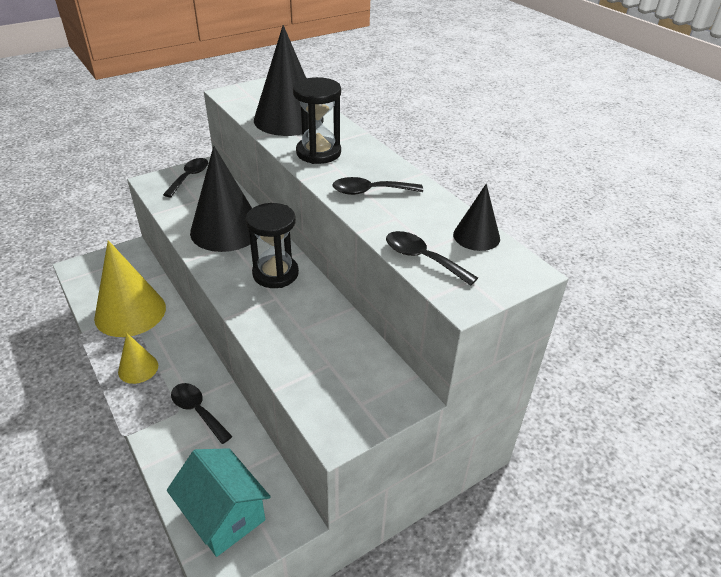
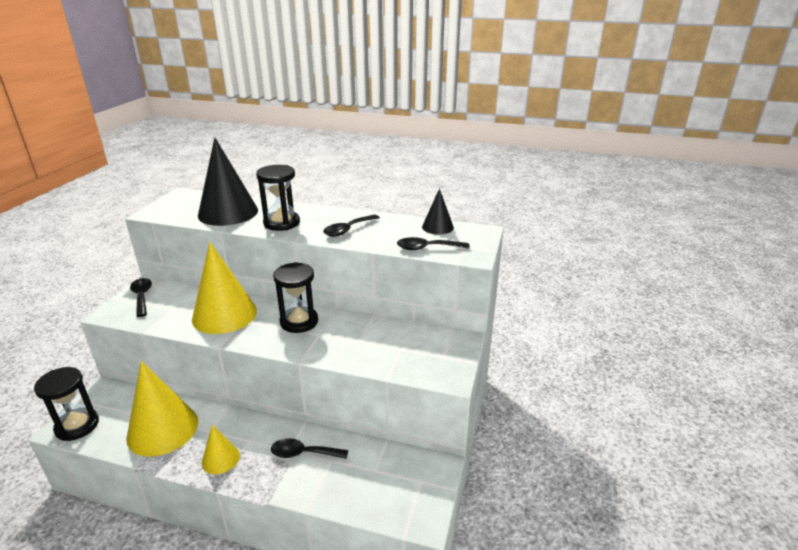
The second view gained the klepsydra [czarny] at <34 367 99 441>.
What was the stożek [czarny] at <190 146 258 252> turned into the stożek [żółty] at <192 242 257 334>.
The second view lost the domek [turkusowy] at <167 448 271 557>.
....................
• DIRECTIONS:
Retype the line containing "What was the" and all the lines after it, ending with the final line of the material, exactly.

• YOUR SOLUTION:
What was the stożek [czarny] at <190 146 258 252> turned into the stożek [żółty] at <192 242 257 334>.
The second view lost the domek [turkusowy] at <167 448 271 557>.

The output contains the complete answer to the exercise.